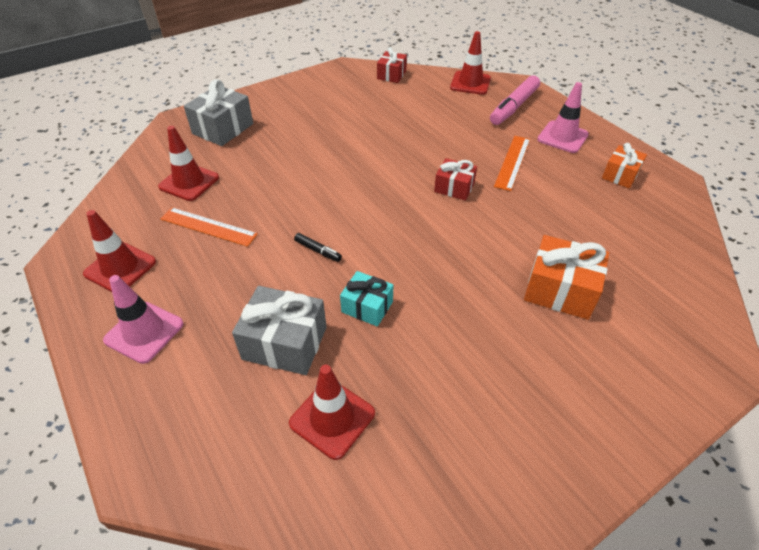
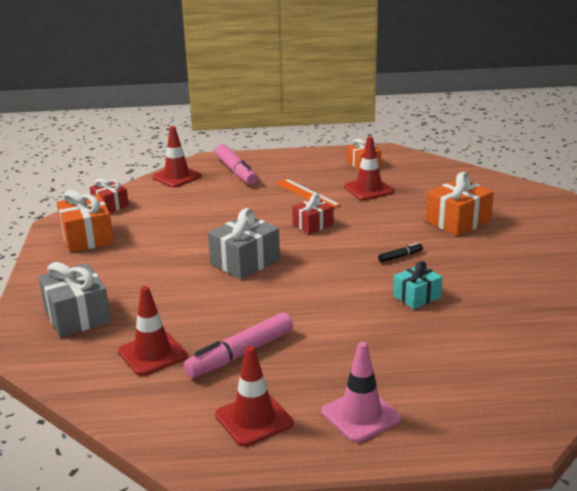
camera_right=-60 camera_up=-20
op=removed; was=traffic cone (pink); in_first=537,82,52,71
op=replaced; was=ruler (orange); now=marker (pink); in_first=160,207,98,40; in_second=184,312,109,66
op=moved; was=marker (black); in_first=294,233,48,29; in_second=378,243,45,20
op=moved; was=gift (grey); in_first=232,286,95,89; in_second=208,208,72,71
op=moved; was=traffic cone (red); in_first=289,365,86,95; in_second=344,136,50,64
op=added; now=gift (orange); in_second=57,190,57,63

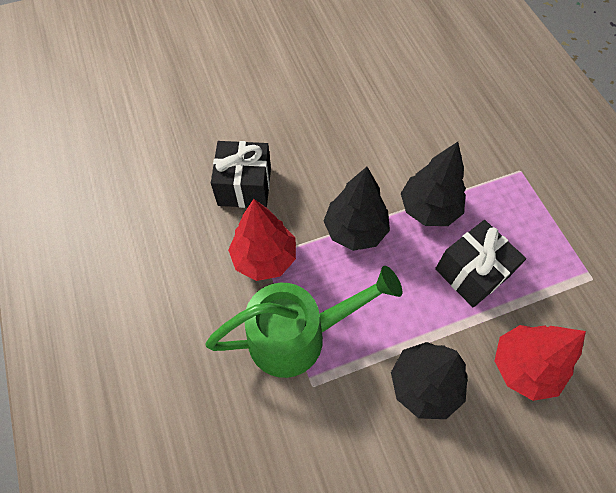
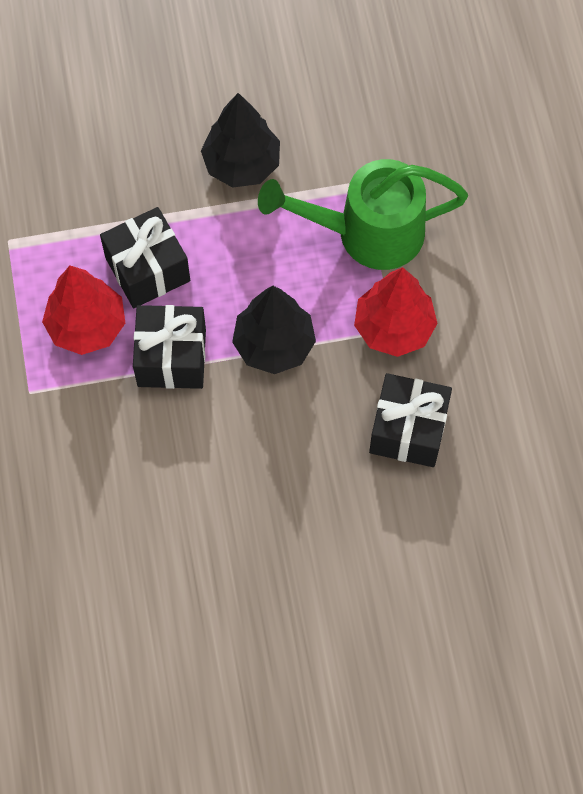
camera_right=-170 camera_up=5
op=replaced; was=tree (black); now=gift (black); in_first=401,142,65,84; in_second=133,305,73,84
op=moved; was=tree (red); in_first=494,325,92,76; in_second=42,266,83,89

·····

EXERCISE INSTRUCTIONS ->
Exactly the lines above, from the one containing "op=moved; was=traffic cone" down to the one containing "op=replaced; was=tree (black);", are to be repeated, including both ends. Pictures are not part of the copy.

SOLUTION ->
op=moved; was=traffic cone (red); in_first=289,365,86,95; in_second=344,136,50,64
op=added; now=gift (orange); in_second=57,190,57,63

camera_right=-170 camera_up=5
op=replaced; was=tree (black); now=gift (black); in_first=401,142,65,84; in_second=133,305,73,84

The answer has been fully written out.